[[ AVAILABLE DATA, beginning ]]
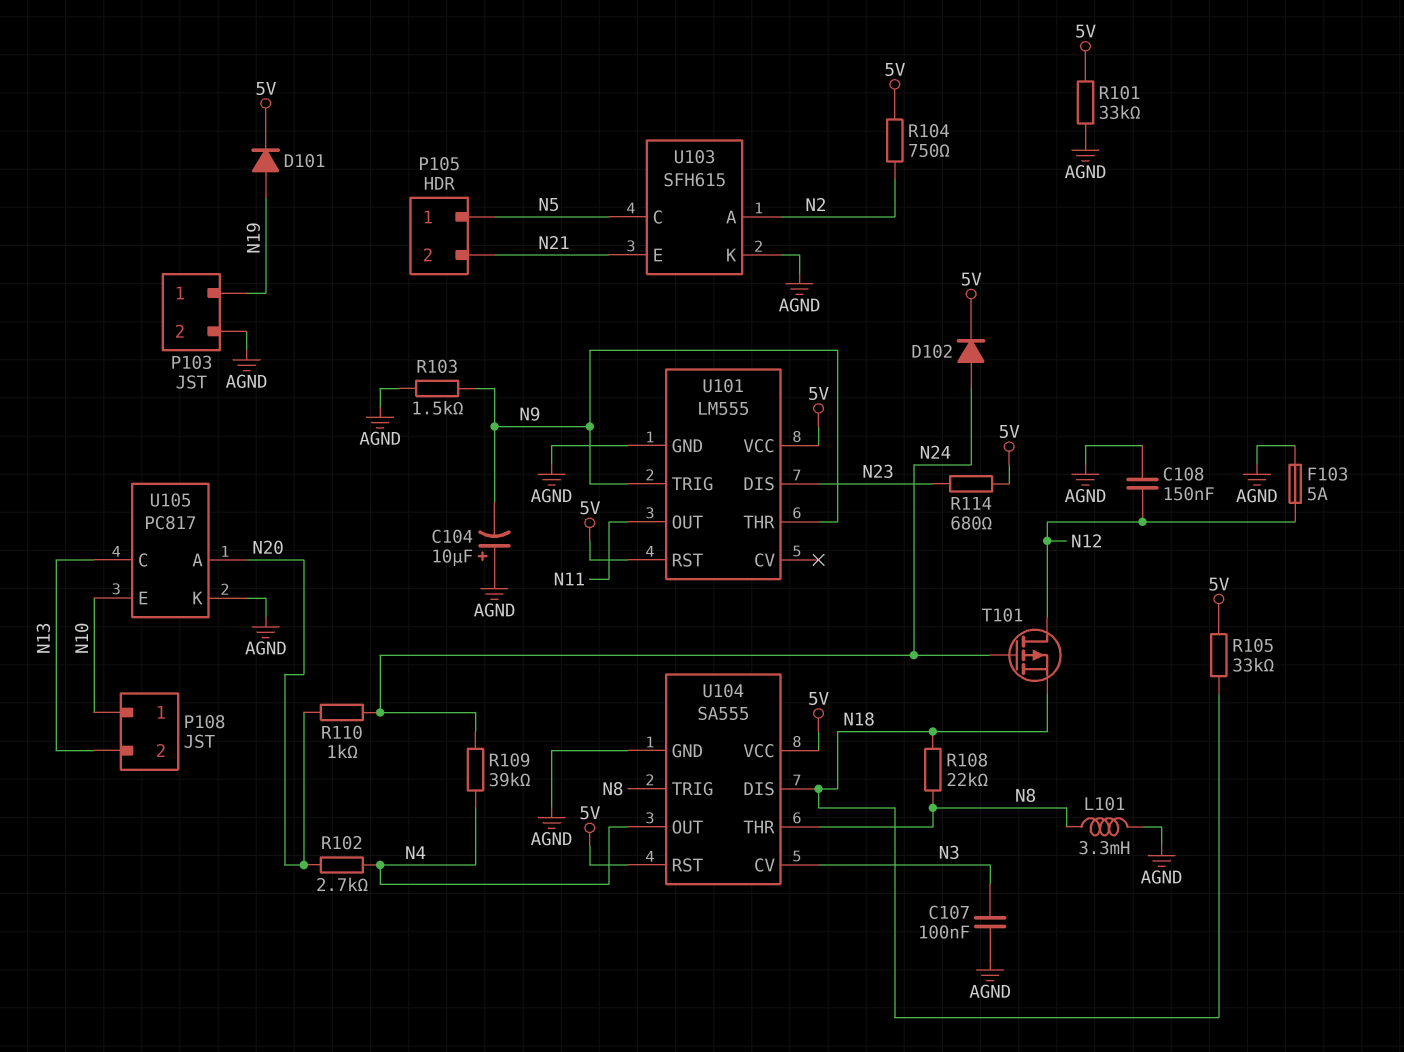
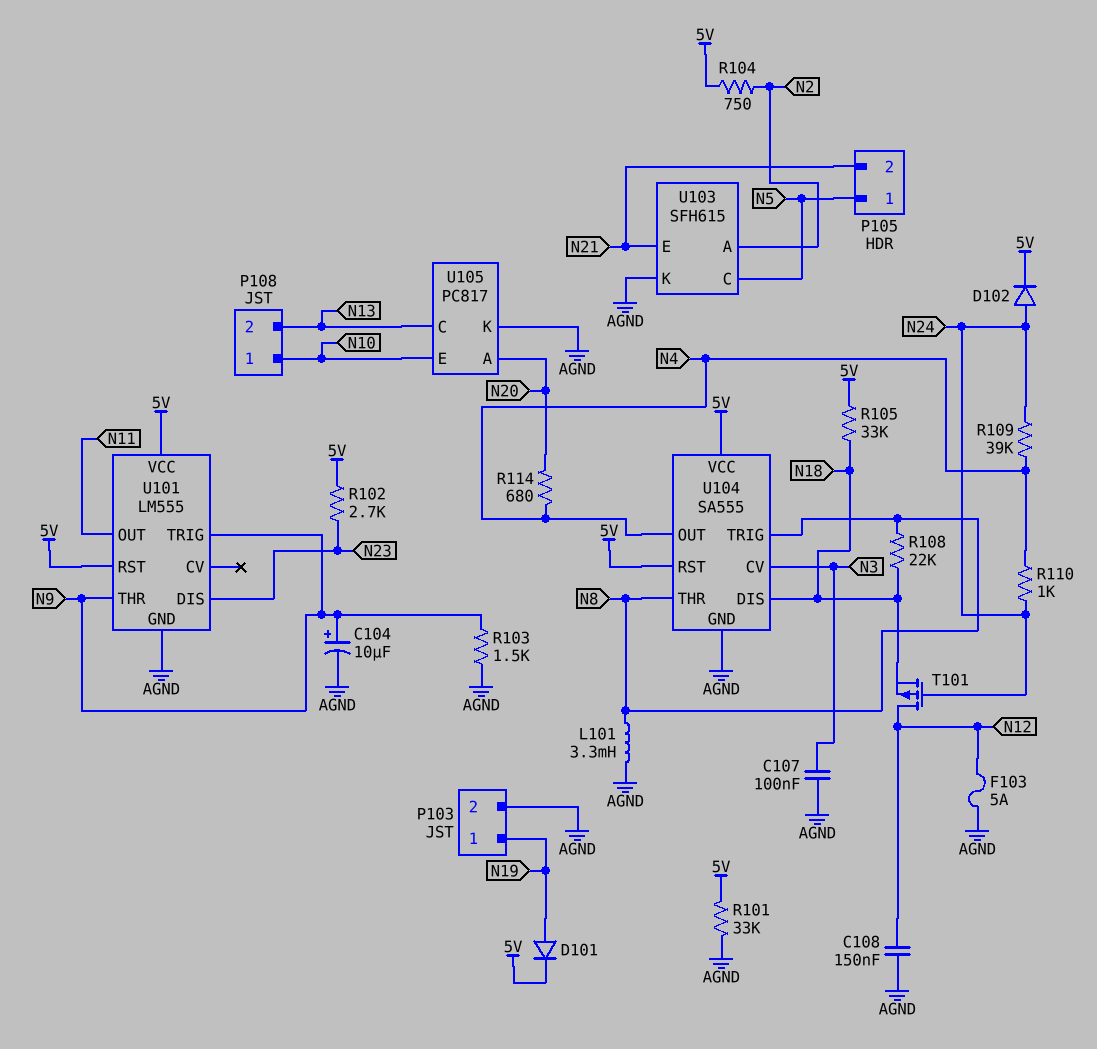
C104: 10uF (plus AGND, minus N9) -> 10uF (plus N9, minus AGND)
R102: 2.7k (N4, N20) -> 2.7k (5V, N23)
R110: 1k (N20, N24) -> 1k (N4, N24)
R114: 680 (5V, N23) -> 680 (N4, N20)

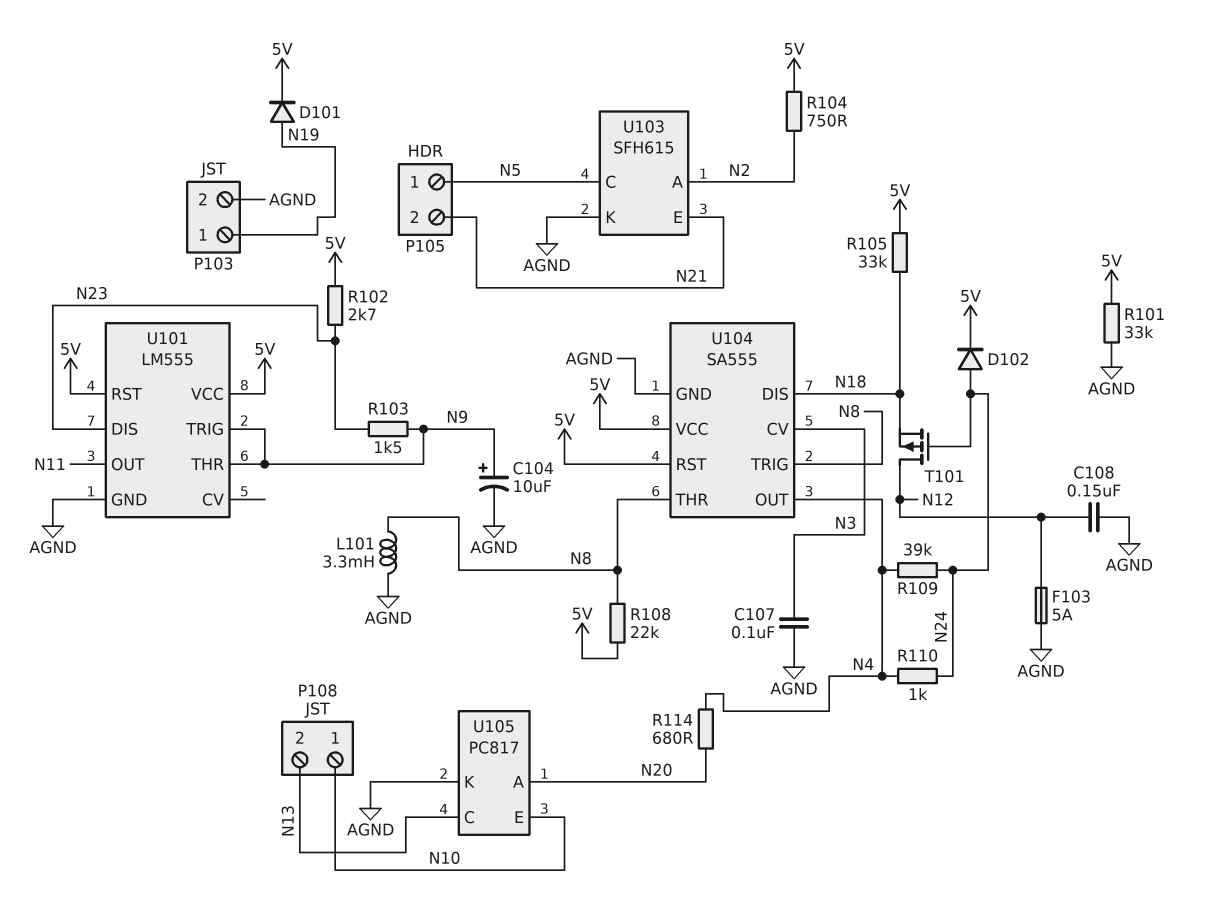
R103: 1.5k (AGND, N9) -> 1.5k (N9, N23)
R108: 22k (N8, N18) -> 22k (5V, N8)

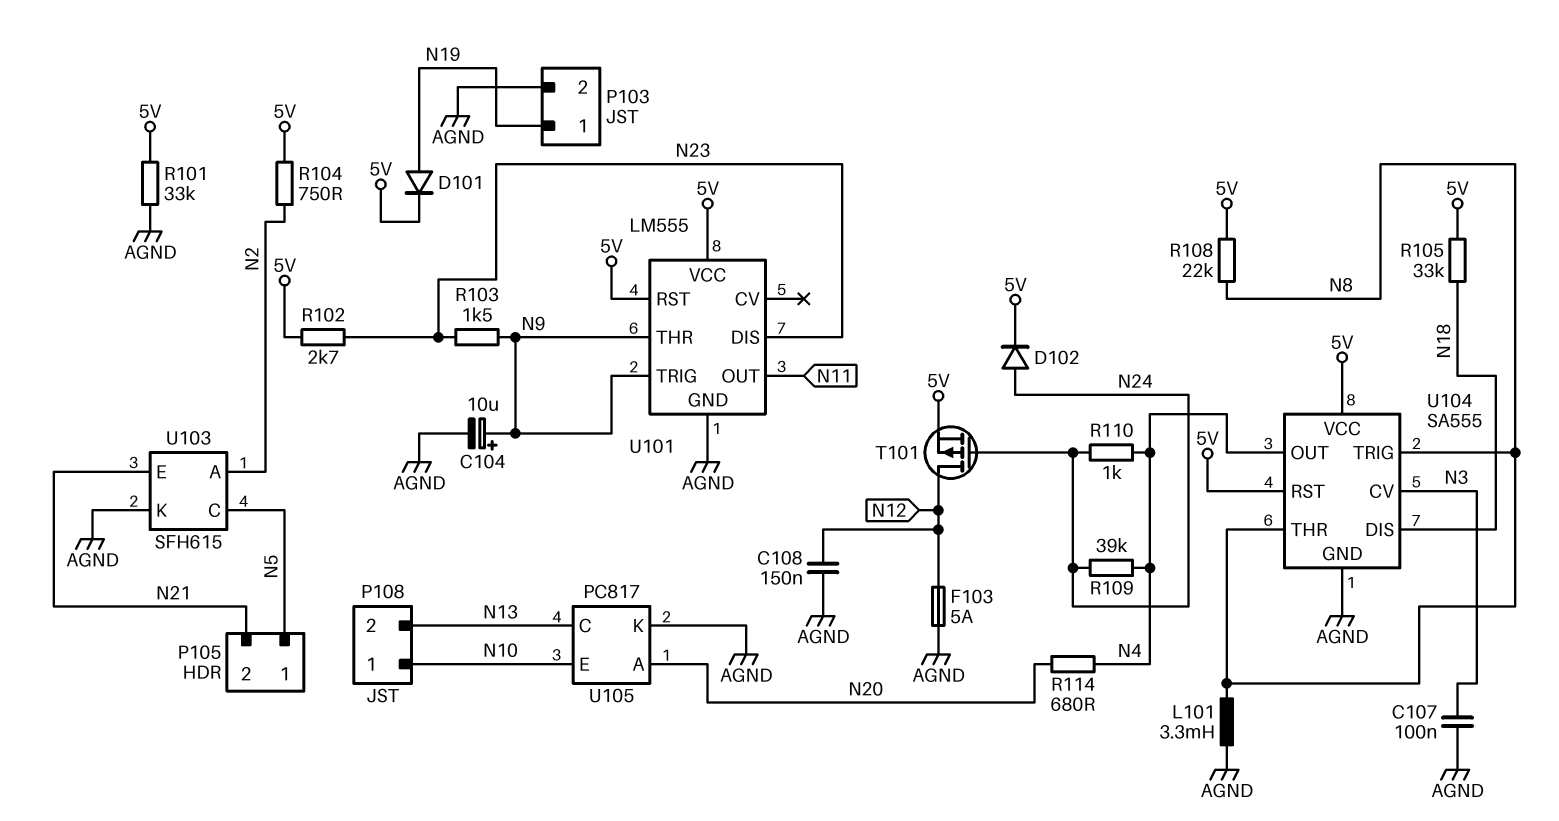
T101: PMOS (G N24, D N12, S N18) -> PMOS (G N24, D N12, S 5V)

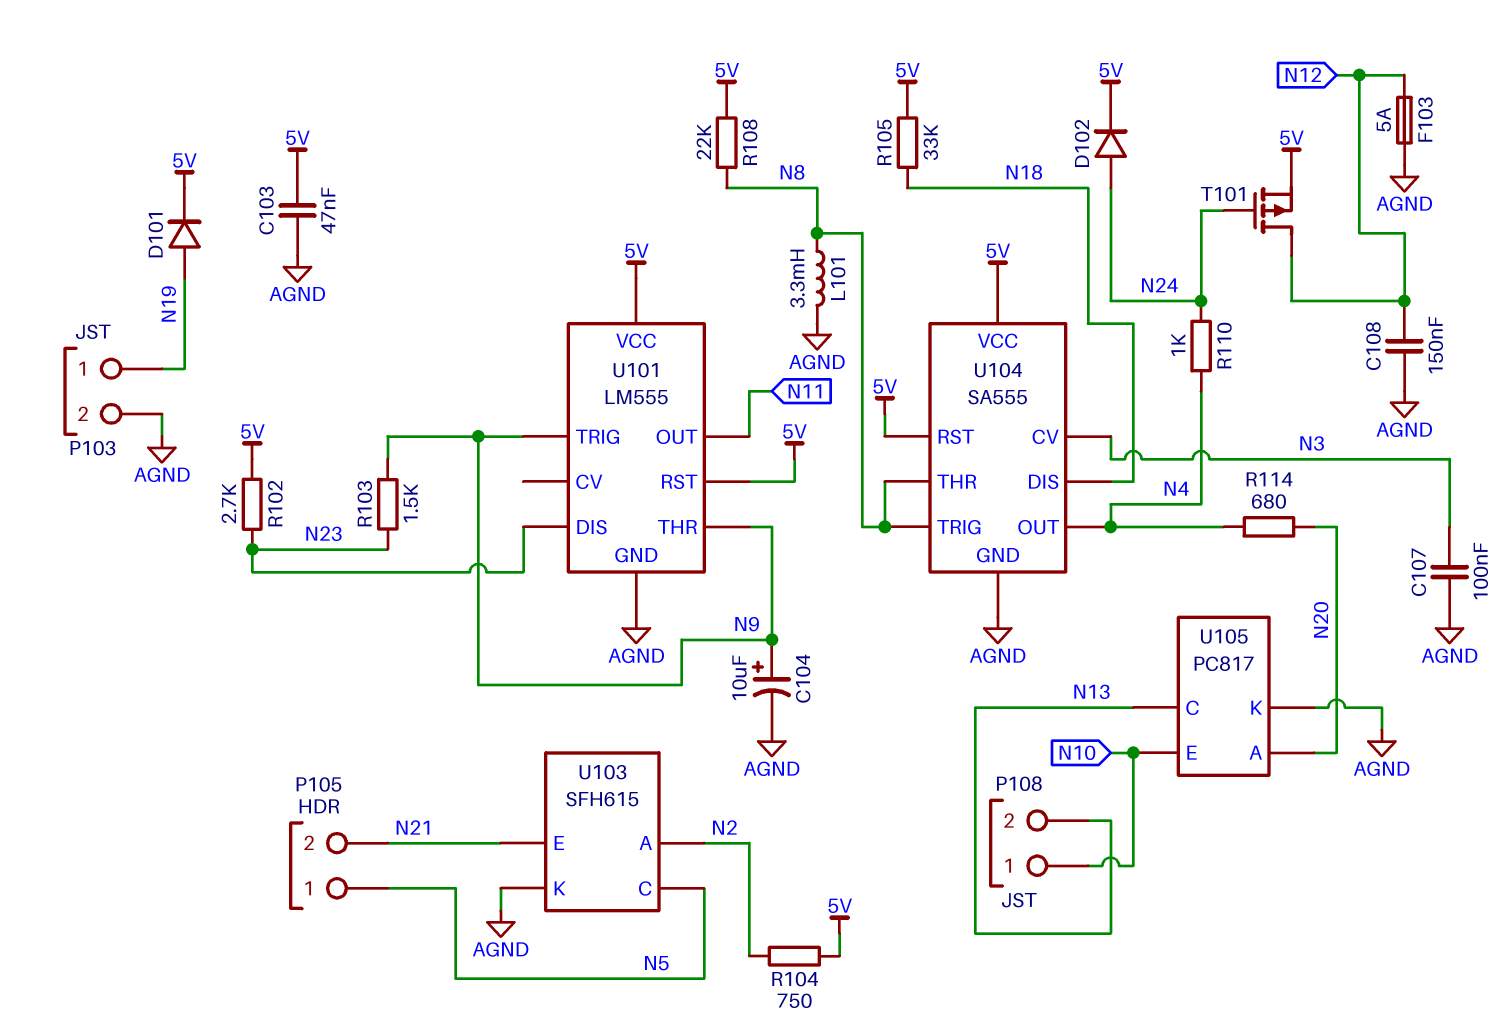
C103: none -> 47nF (5V, AGND)
R101: 33k (5V, AGND) -> none
R109: 39k (N4, N24) -> none

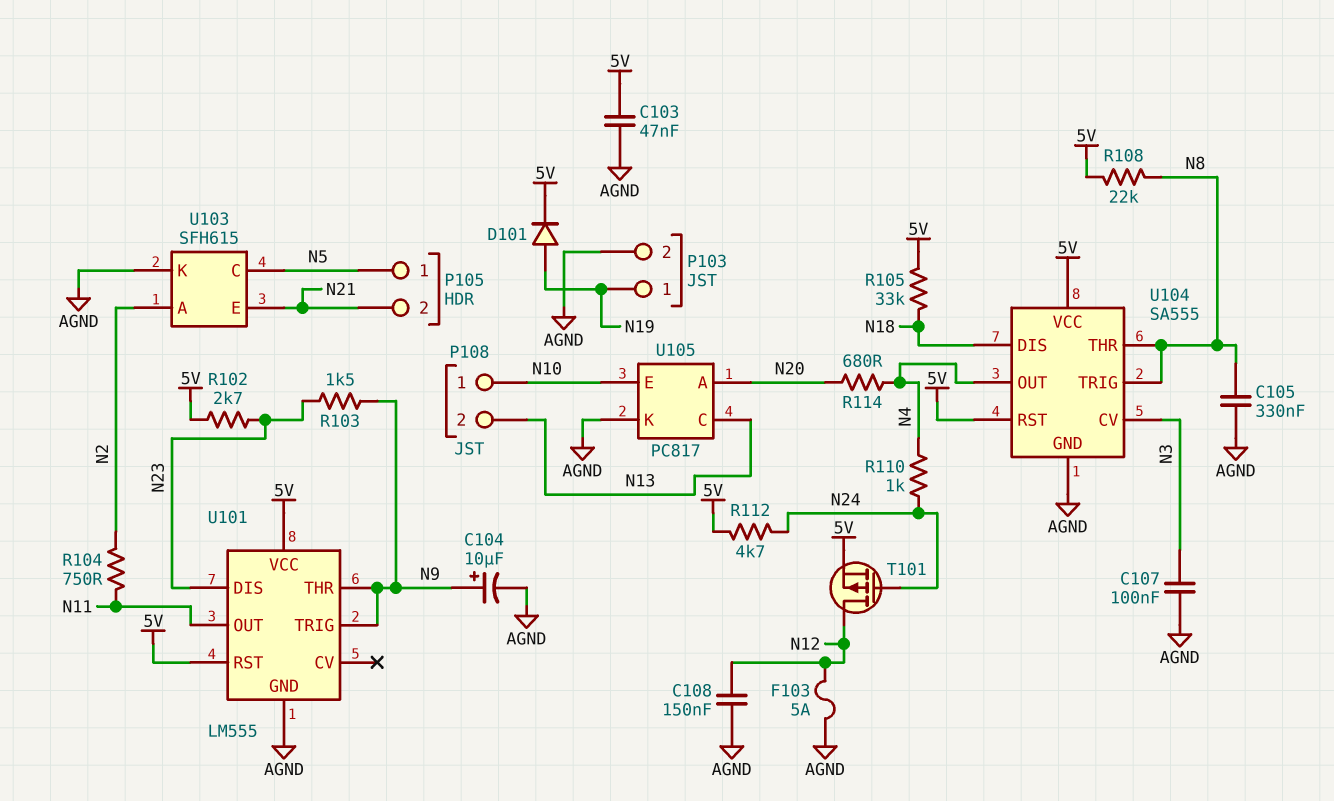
C105: none -> 330nF (AGND, N8)
D102: diode (A N24, K 5V) -> none
L101: 3.3mH (AGND, N8) -> none
R104: 750 (5V, N2) -> 750 (N2, N11)
R112: none -> 4.7k (5V, N24)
[[ AVAILABLE DATA, end ]]
» **REQUIRED ACTION**
Copy only what lies between the line with "R108: 22k (N8, N18) -> 22k (5V, N8)" and the line with "D102: diode (A N24, K 5V) -> none", those two lines included, exactly as given above; pictures stay out.

» **YOUR SOLUTION**
R108: 22k (N8, N18) -> 22k (5V, N8)

T101: PMOS (G N24, D N12, S N18) -> PMOS (G N24, D N12, S 5V)

C103: none -> 47nF (5V, AGND)
R101: 33k (5V, AGND) -> none
R109: 39k (N4, N24) -> none

C105: none -> 330nF (AGND, N8)
D102: diode (A N24, K 5V) -> none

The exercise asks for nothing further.